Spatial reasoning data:
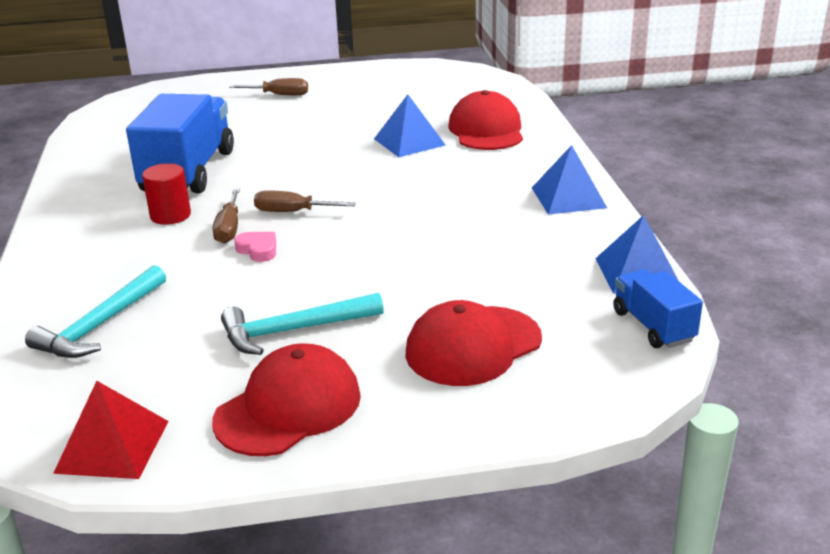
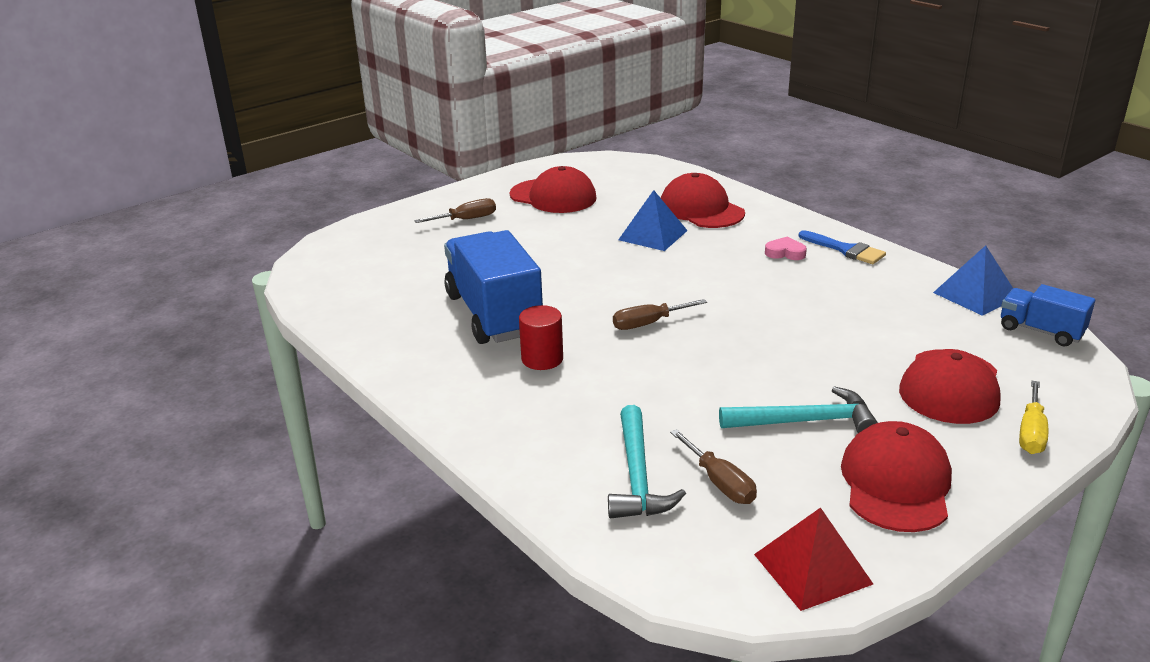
camera: 30 degrees left, 0 degrees up
(229, 228) = (615, 354): brown screwdriver -> brown screwdriver (720, 483)
(258, 250) = (671, 365): pink heart -> pink heart (785, 253)
(294, 330) = (805, 421): turquoise hammer -> turquoise hammer turned 135 degrees counterclockwise
(375, 92) = (553, 196): none -> red cap
(485, 413) = (1031, 433): none -> yellow screwdriver
(568, 197) = (846, 250): blue pyramid -> blue brush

Try it: Please reproduce the records above exactly, omitting every picture.

The completed task:
camera: 30 degrees left, 0 degrees up
(229, 228) = (615, 354): brown screwdriver -> brown screwdriver (720, 483)
(258, 250) = (671, 365): pink heart -> pink heart (785, 253)
(294, 330) = (805, 421): turquoise hammer -> turquoise hammer turned 135 degrees counterclockwise
(375, 92) = (553, 196): none -> red cap
(485, 413) = (1031, 433): none -> yellow screwdriver
(568, 197) = (846, 250): blue pyramid -> blue brush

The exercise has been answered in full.